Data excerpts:
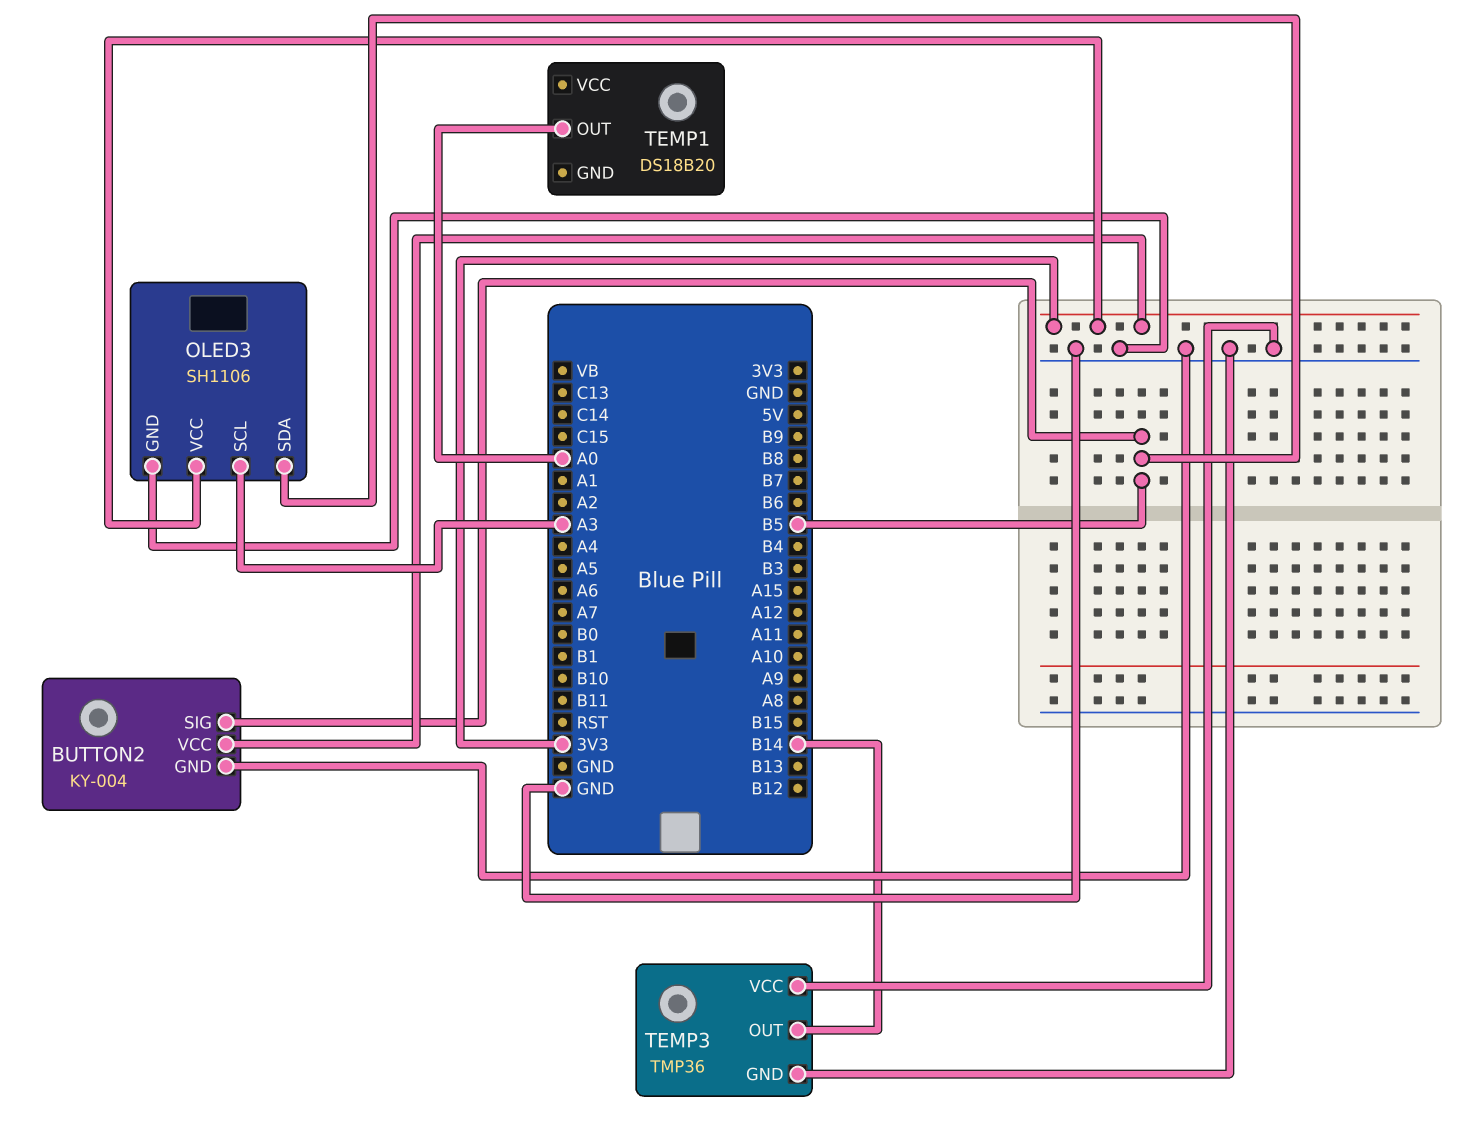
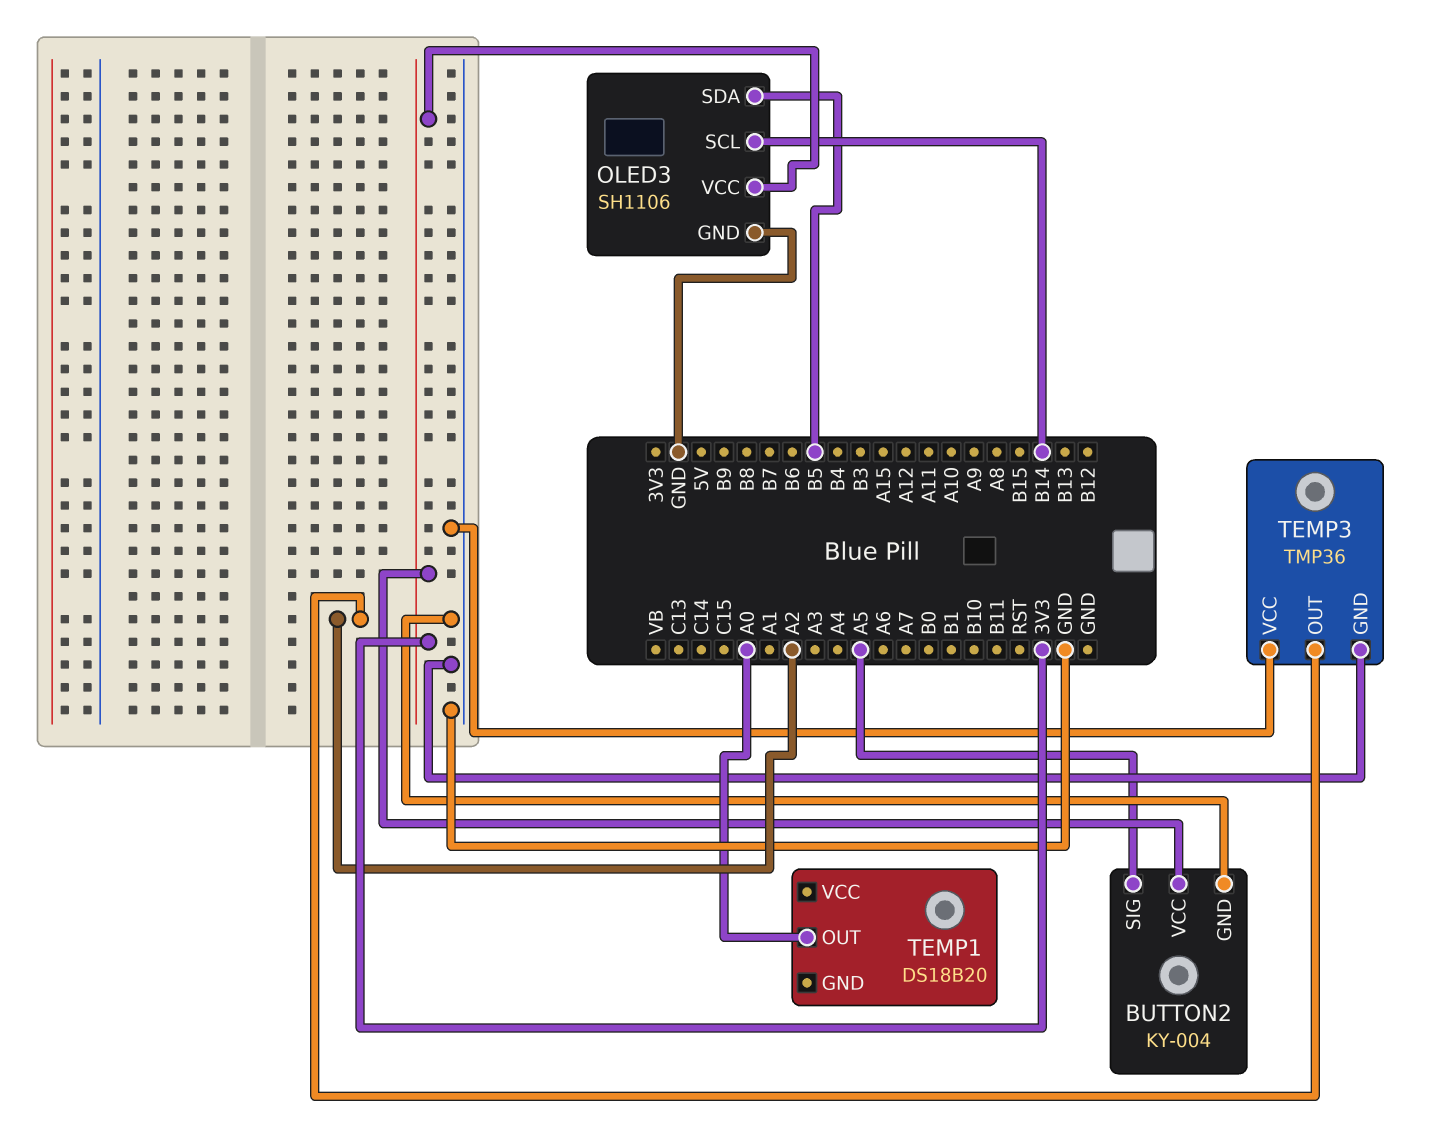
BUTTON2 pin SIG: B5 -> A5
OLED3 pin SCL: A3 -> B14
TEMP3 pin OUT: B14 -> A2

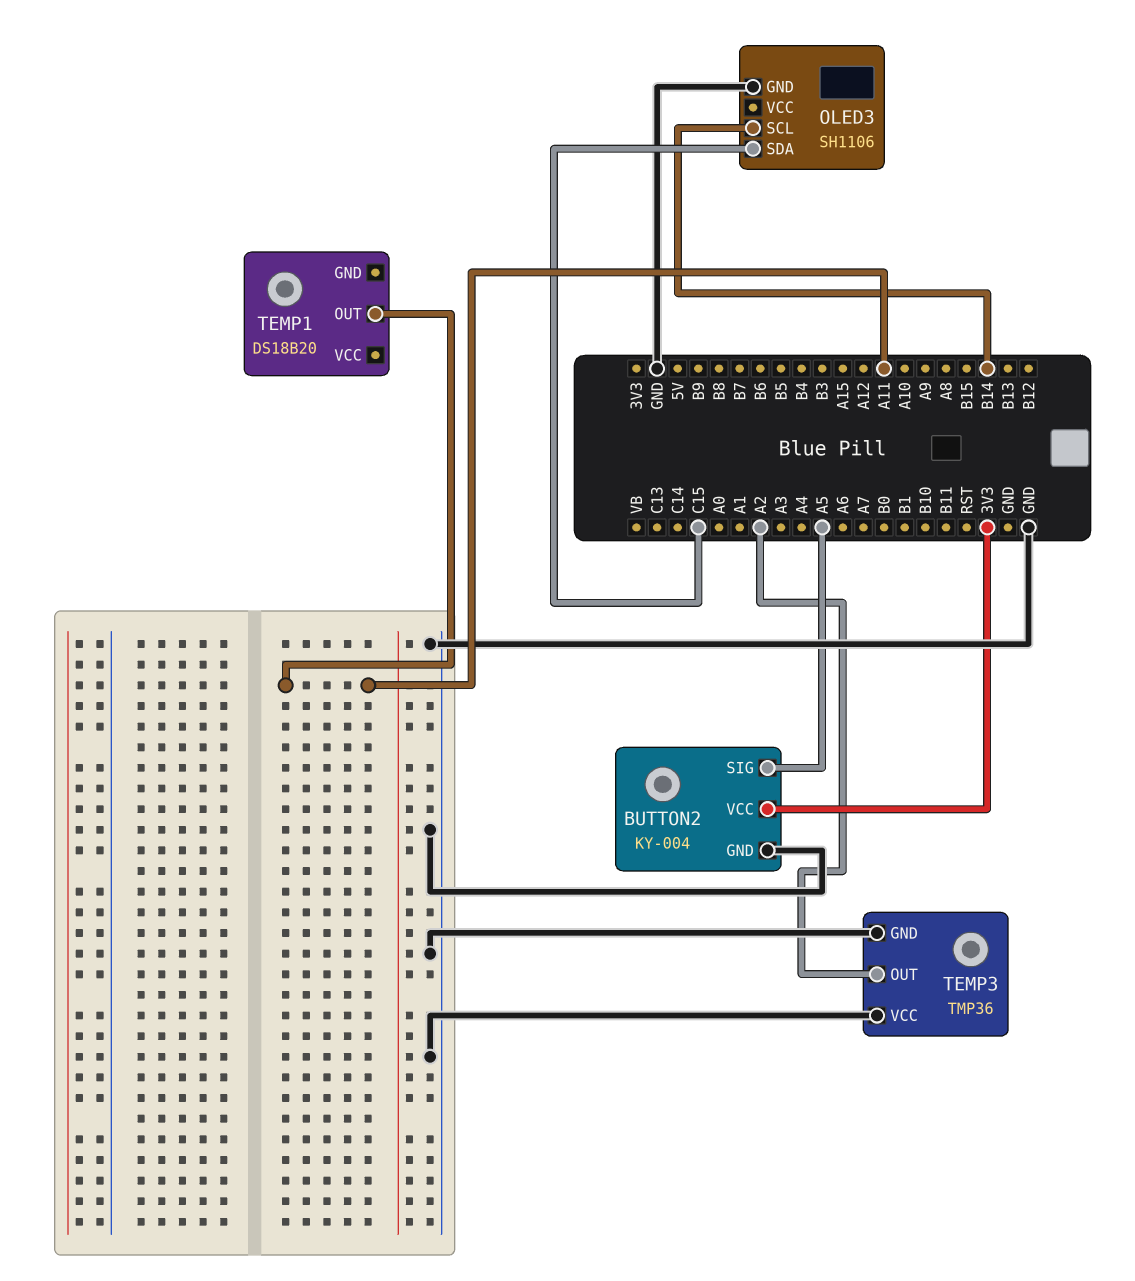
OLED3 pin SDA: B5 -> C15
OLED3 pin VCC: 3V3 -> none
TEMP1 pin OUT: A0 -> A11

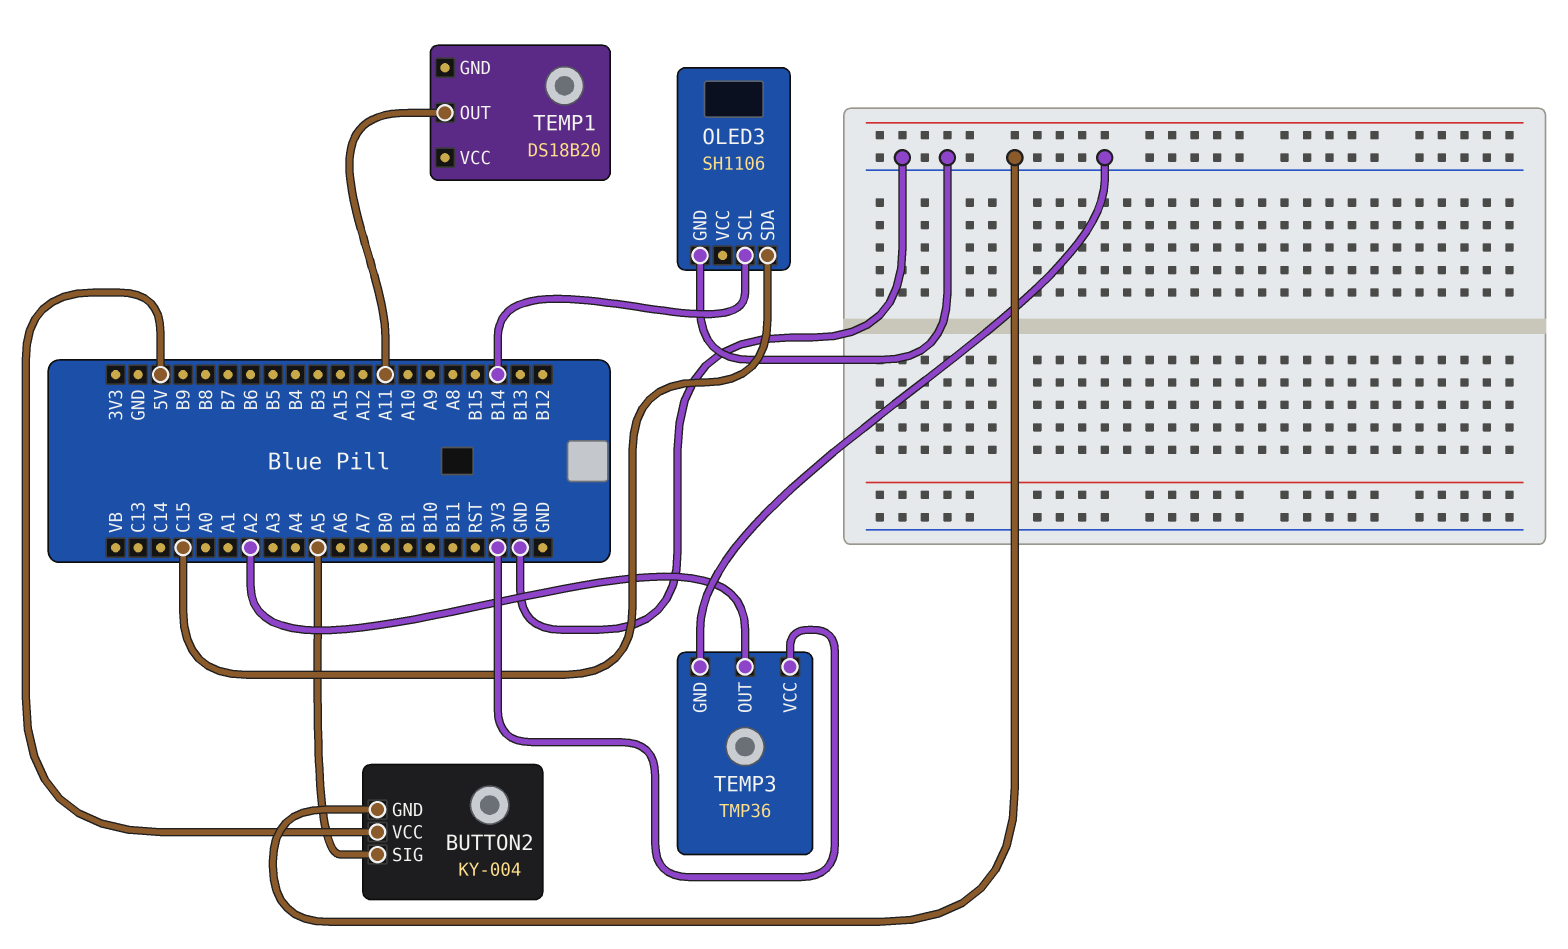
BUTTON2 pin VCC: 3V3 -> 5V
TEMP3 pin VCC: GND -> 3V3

---

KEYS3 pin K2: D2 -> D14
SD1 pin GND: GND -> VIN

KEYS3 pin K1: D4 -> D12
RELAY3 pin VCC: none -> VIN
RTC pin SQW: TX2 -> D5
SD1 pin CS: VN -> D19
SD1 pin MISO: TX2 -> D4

**What the task asks**. The lines to copy exactly start with the line above that has "TEMP1 pin OUT: A0 -> A11" and go on through the line that has "TEMP3 pin VCC: GND -> 3V3"; please include both, add nothing else, and omit the pictures.

**Output of the exercise**.
TEMP1 pin OUT: A0 -> A11

BUTTON2 pin VCC: 3V3 -> 5V
TEMP3 pin VCC: GND -> 3V3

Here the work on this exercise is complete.